──────── PROVIDED DATA ────────

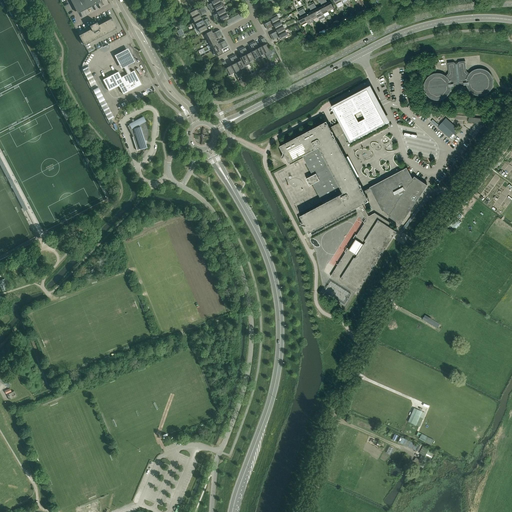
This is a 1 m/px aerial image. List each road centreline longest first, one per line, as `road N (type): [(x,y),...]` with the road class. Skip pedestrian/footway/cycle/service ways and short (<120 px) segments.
road 1 (unclassified): [(299,511),(381,300),(511,115)]
road 2 (unclassified): [(124,511),(139,503),(156,463),(171,450),(195,443),(220,451),(246,375),(250,315),(234,253),(206,204),(169,175)]
road 3 (secondary): [(234,511),(276,385),(282,328),(264,245),(211,146)]
road 4 (secondary): [(205,149),(261,247),(278,328),(266,410),(230,511)]
road 5 (secondary): [(241,115),(403,32),(456,19),(511,20)]
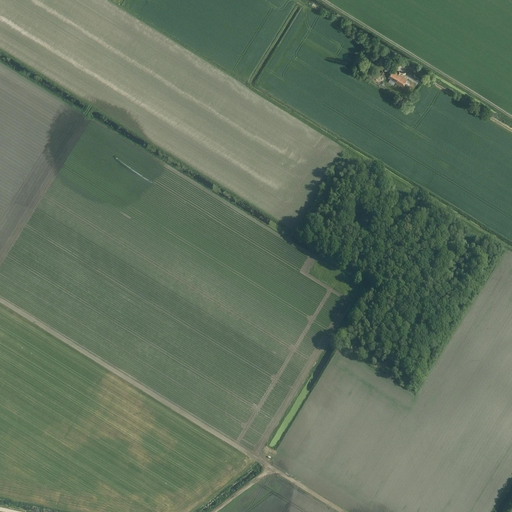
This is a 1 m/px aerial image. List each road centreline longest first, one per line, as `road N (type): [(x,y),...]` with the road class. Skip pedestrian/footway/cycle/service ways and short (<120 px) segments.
road 1 (track): [(342,511),(0,300)]
road 2 (track): [(322,0),(511,117)]
road 3 (track): [(406,65),(301,0)]
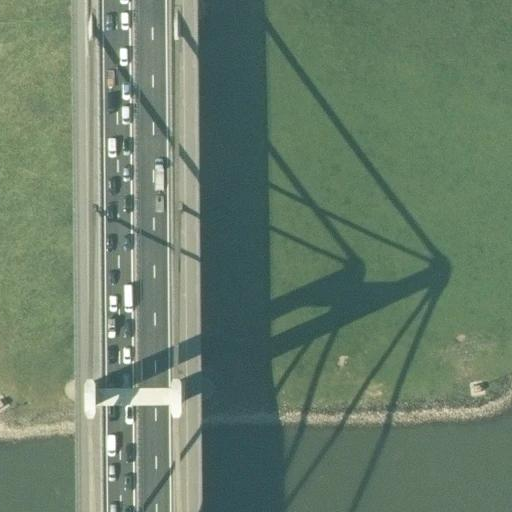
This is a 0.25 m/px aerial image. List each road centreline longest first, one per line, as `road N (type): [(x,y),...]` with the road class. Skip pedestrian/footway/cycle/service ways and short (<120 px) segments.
road 1 (unclassified): [(194,511),(189,0)]
road 2 (trunk): [(116,0),(121,511)]
road 3 (unclassified): [(81,0),(86,511)]
road 4 (trunk): [(157,511),(152,0)]
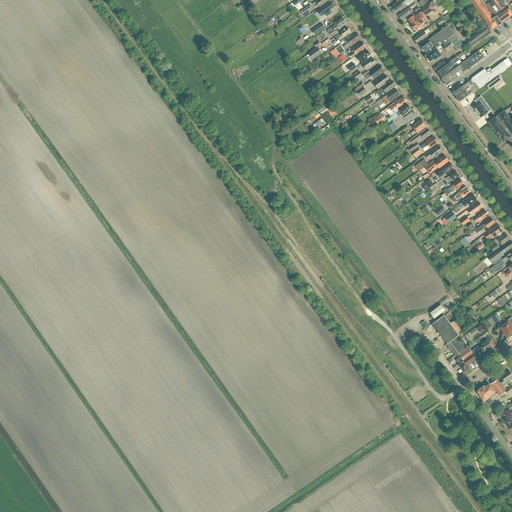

────────

* [DIRECTIVE]
Can you write out all of the lines above again word for word, leaving out the pictures?

* [RESULT FOR THIS EXERCISE]
This is a 1 m/px aerial image. List each road centreline longest first, one per line, as `road N (type): [(x,y),...]` with the road class. Skip pedestrian/footway/cycle/service ways and short (<120 px) segments.
road 1 (unclassified): [(299,511),(381,300),(511,115)]
road 2 (unclassified): [(124,511),(139,503),(156,463),(171,450),(195,443),(220,451),(246,375),(250,315),(234,253),(206,204),(169,175)]
road 3 (secondary): [(234,511),(276,385),(282,328),(264,245),(211,146)]
road 4 (secondary): [(205,149),(261,247),(278,328),(266,410),(230,511)]
road 5 (secondary): [(241,115),(403,32),(456,19),(511,20)]
This is a 1 m/px aerial image. List each road centreline longest first, one per line, as `road N (type): [(x,y),...]` with the road class. Skip pedestrian/footway/cycle/service ways and short (<120 px) segments.
road 1 (track): [(342,511),(0,300)]
road 2 (track): [(322,0),(511,117)]
road 3 (track): [(406,65),(301,0)]
This is a 0.25 m/px aerial image. List each road centreline longest first, one per line, as `road N (type): [(x,y),...]` with the road class. Skip pedestrian/footway/cycle/service ways and short (<120 px) segments.
road 1 (unclassified): [(194,511),(189,0)]
road 2 (trunk): [(116,0),(121,511)]
road 3 (unclassified): [(81,0),(86,511)]
road 4 (trunk): [(157,511),(152,0)]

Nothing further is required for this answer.